Where does the string "white" appear in the listing below? Copy every line where it does.
┄┄┄┄┄┄┄┄┄┄
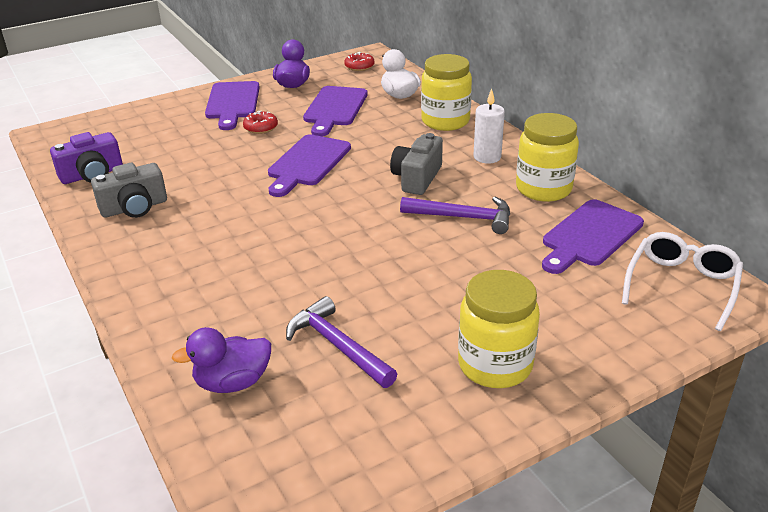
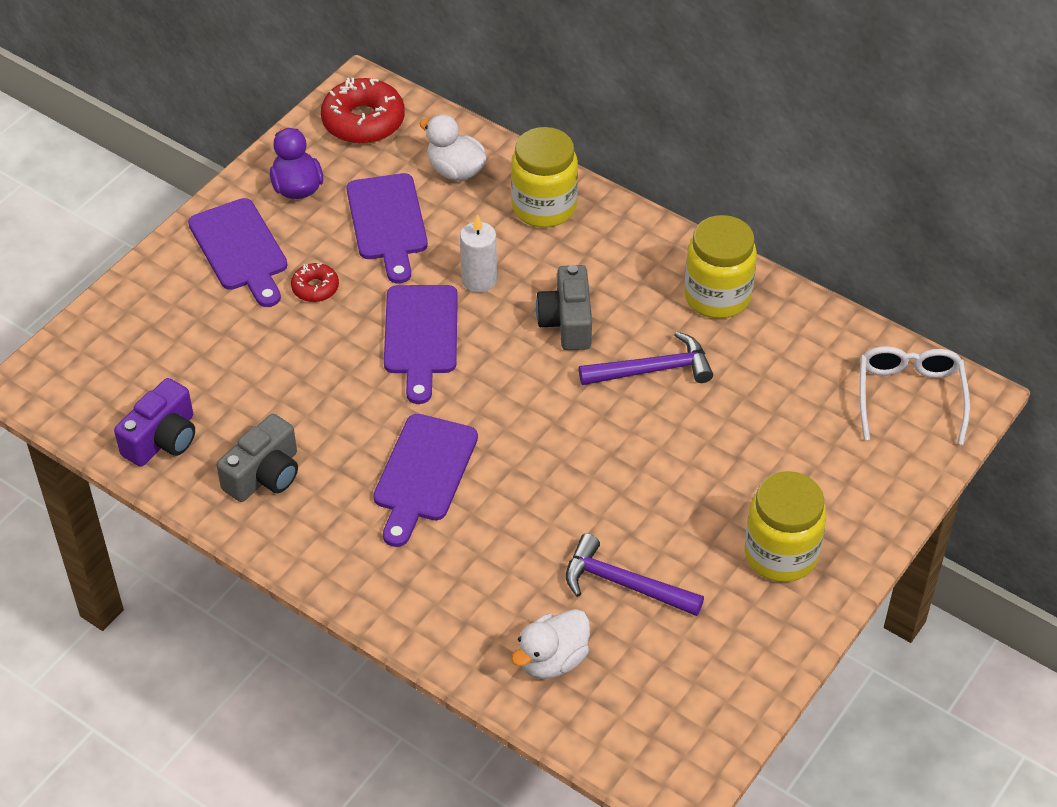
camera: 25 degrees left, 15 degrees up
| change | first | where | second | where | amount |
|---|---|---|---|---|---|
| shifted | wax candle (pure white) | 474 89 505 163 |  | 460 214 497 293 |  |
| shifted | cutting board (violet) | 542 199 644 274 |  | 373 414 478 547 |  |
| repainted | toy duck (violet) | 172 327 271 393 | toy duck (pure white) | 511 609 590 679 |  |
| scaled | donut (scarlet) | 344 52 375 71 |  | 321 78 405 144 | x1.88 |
┄┄┄┄┄┄┄┄┄┄
> [Task response]
| shifted | wax candle (pure white) | 474 89 505 163 |  | 460 214 497 293 |  |
| repainted | toy duck (violet) | 172 327 271 393 | toy duck (pure white) | 511 609 590 679 |  |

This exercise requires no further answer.